■ Task directions ■
What you produce should be an exact transcription of the data, minus any pictures.

■ Data shown ■
____
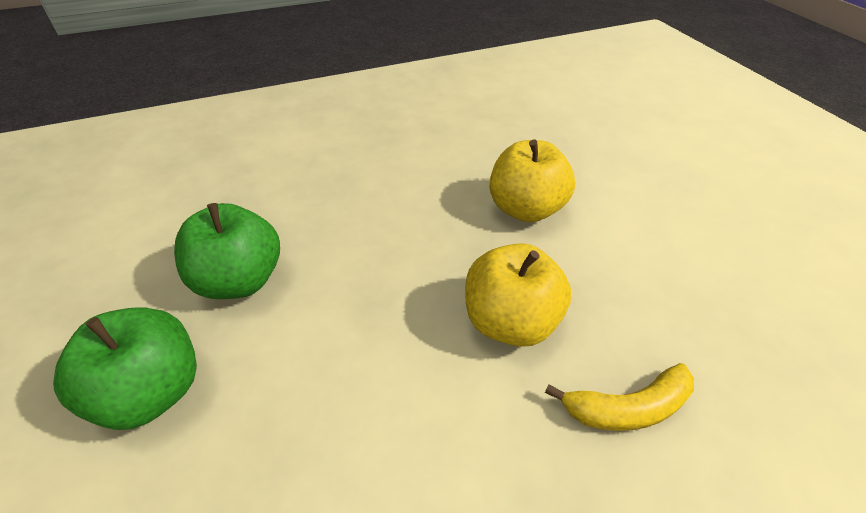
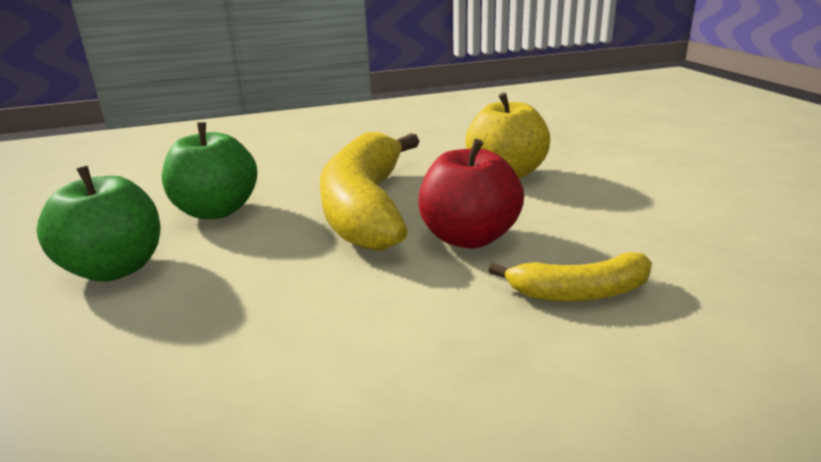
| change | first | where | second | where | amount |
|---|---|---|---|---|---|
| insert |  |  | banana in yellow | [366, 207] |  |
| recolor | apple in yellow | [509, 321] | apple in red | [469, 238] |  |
____
■ Response area ■
| change | first | where | second | where | amount |
|---|---|---|---|---|---|
| insert |  |  | banana in yellow | [366, 207] |  |
| recolor | apple in yellow | [509, 321] | apple in red | [469, 238] |  |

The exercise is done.